*Written problem:* Print every line of the material below word for word, leaving out the pictures.

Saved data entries

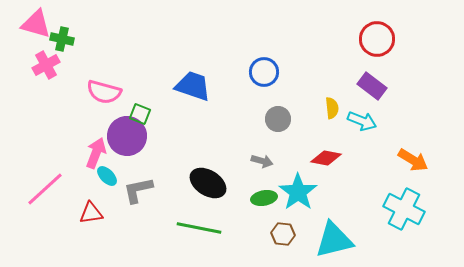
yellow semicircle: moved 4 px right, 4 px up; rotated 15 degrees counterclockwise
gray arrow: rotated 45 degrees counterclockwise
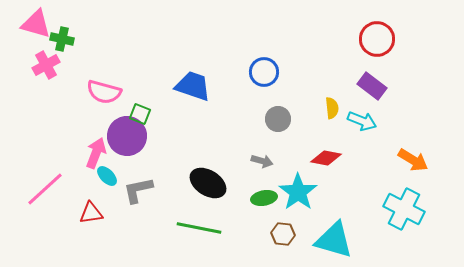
cyan triangle: rotated 30 degrees clockwise
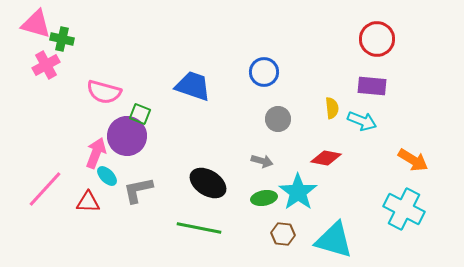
purple rectangle: rotated 32 degrees counterclockwise
pink line: rotated 6 degrees counterclockwise
red triangle: moved 3 px left, 11 px up; rotated 10 degrees clockwise
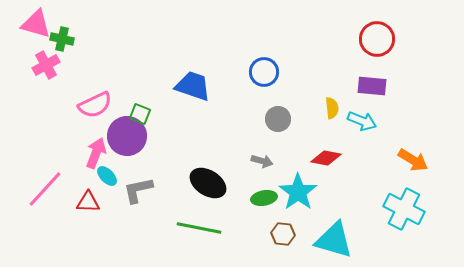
pink semicircle: moved 9 px left, 13 px down; rotated 40 degrees counterclockwise
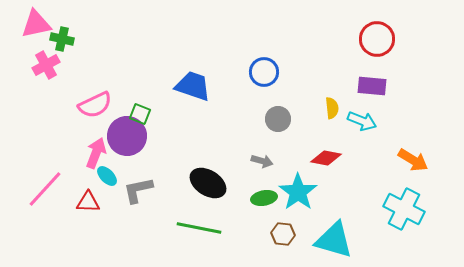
pink triangle: rotated 28 degrees counterclockwise
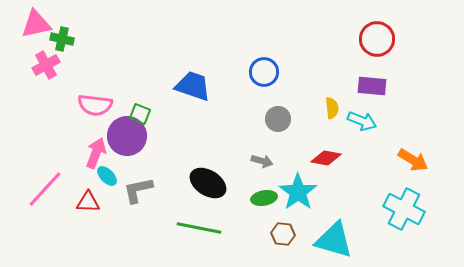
pink semicircle: rotated 32 degrees clockwise
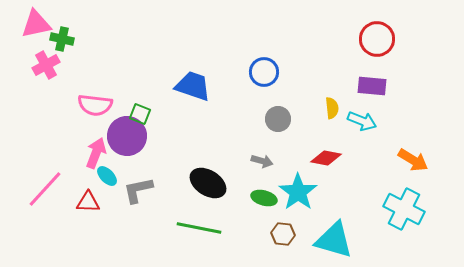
green ellipse: rotated 25 degrees clockwise
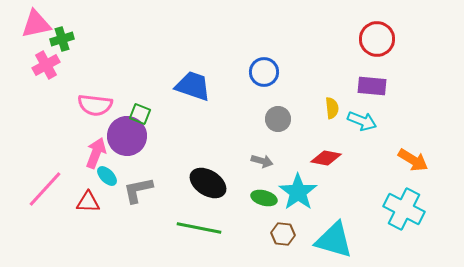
green cross: rotated 30 degrees counterclockwise
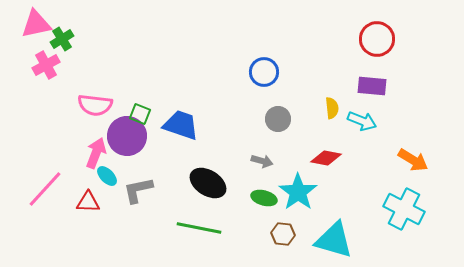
green cross: rotated 15 degrees counterclockwise
blue trapezoid: moved 12 px left, 39 px down
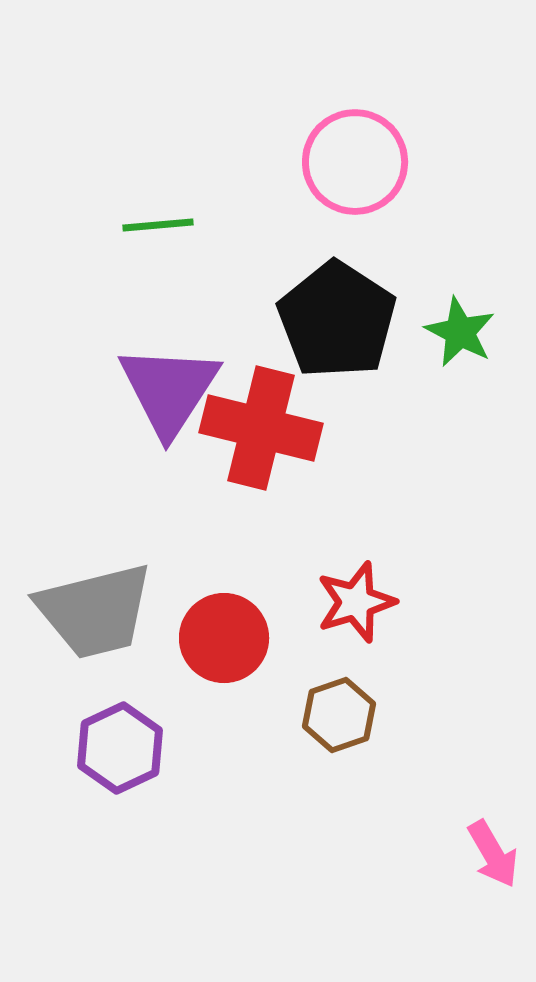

*Completed task:*
yellow semicircle: moved 4 px right, 4 px up; rotated 15 degrees counterclockwise
gray arrow: rotated 45 degrees counterclockwise
cyan triangle: rotated 30 degrees clockwise
purple rectangle: rotated 32 degrees counterclockwise
pink line: rotated 6 degrees counterclockwise
red triangle: moved 3 px left, 11 px up; rotated 10 degrees clockwise
pink semicircle: moved 9 px left, 13 px down; rotated 40 degrees counterclockwise
pink triangle: rotated 28 degrees counterclockwise
pink semicircle: rotated 32 degrees clockwise
green ellipse: rotated 25 degrees clockwise
green cross: rotated 30 degrees counterclockwise
green cross: rotated 15 degrees counterclockwise
blue trapezoid: moved 12 px left, 39 px down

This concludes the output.